(Dataset entries)

- - - -

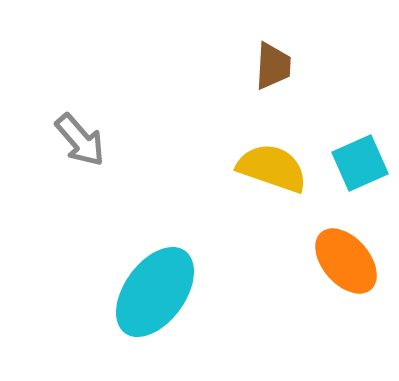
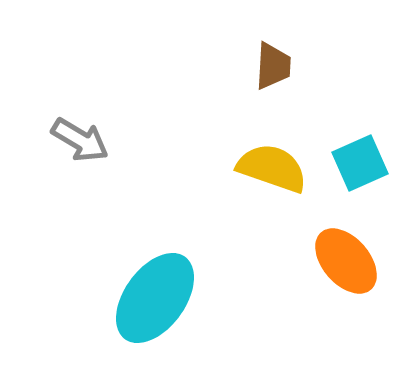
gray arrow: rotated 18 degrees counterclockwise
cyan ellipse: moved 6 px down
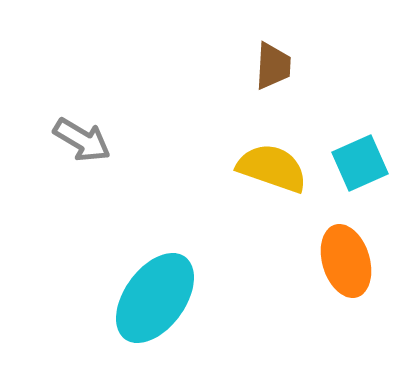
gray arrow: moved 2 px right
orange ellipse: rotated 24 degrees clockwise
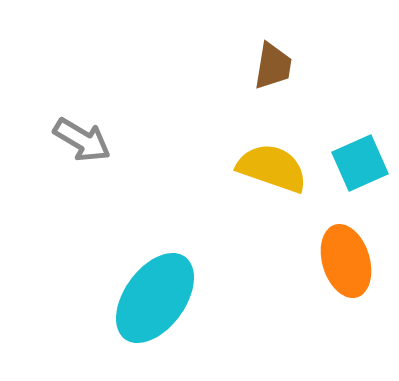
brown trapezoid: rotated 6 degrees clockwise
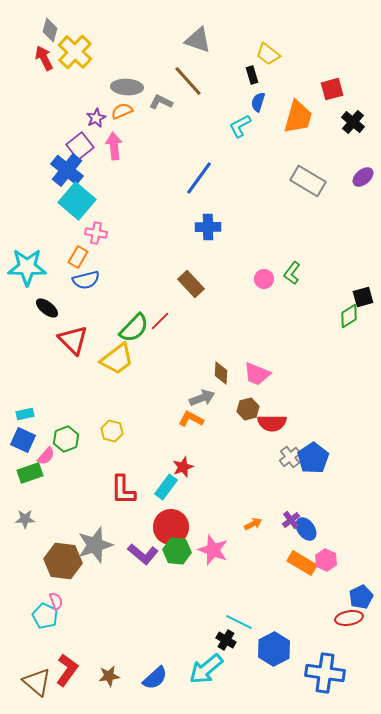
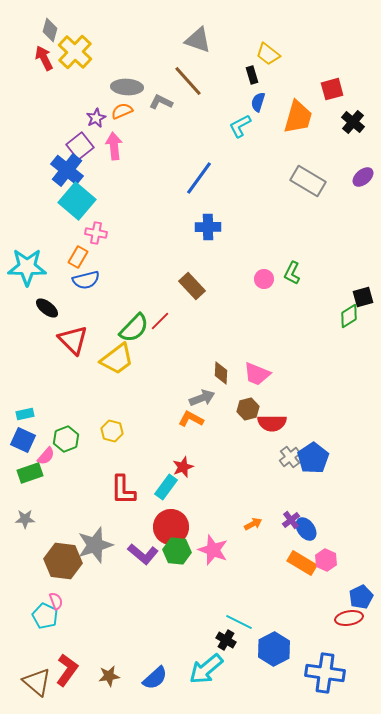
green L-shape at (292, 273): rotated 10 degrees counterclockwise
brown rectangle at (191, 284): moved 1 px right, 2 px down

- - - -

Count the lines of the records that contain the word "right". Reply with the number alone.

▸ In response: 2